RECORDS PROVIDED →
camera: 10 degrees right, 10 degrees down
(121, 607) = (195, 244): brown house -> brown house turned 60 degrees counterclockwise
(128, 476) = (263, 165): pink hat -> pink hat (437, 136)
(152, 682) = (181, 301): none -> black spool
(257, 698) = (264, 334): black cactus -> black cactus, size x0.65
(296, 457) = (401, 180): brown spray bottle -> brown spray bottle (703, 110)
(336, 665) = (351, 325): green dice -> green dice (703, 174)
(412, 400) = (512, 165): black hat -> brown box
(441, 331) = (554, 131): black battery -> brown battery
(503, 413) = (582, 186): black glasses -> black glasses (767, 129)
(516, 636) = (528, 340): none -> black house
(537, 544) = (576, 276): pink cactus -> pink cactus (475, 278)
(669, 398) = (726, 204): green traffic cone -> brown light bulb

* * *

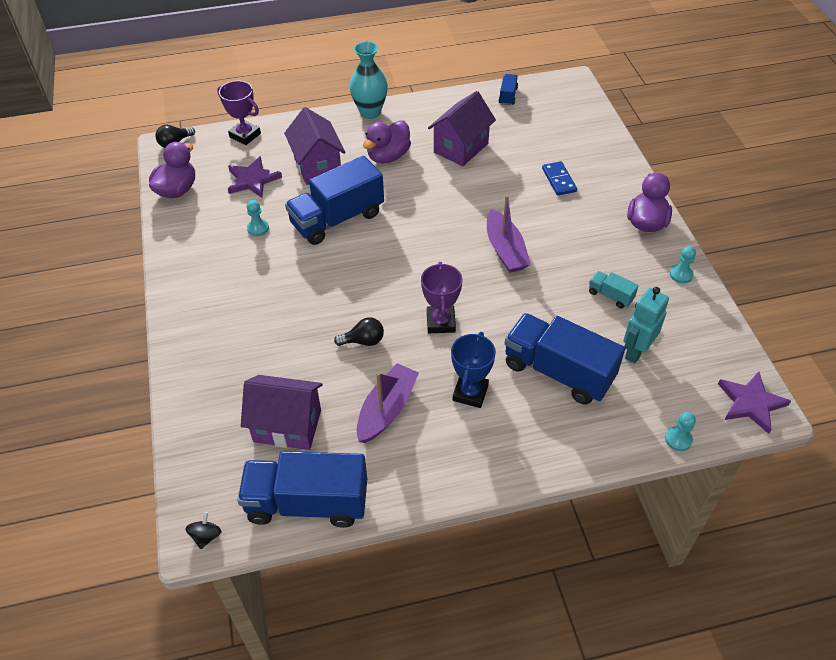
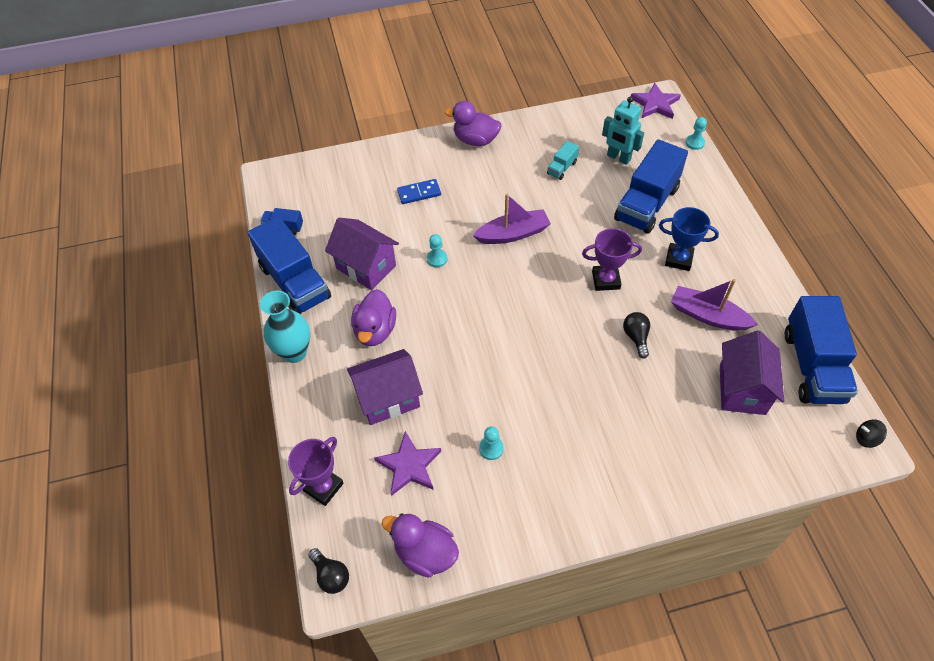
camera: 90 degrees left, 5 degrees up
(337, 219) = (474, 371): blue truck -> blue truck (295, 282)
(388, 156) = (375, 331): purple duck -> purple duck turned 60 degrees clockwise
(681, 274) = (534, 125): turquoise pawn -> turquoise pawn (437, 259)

EXERCISE PROMPT → Among the records above, repeat exactly the line with "(537, 544) = (576, 276): pink", the line with "(669, 398) = (726, 204): green", and every line in between, and only those.

ANSWER TO THIS PROBLEM →
(537, 544) = (576, 276): pink cactus -> pink cactus (475, 278)
(669, 398) = (726, 204): green traffic cone -> brown light bulb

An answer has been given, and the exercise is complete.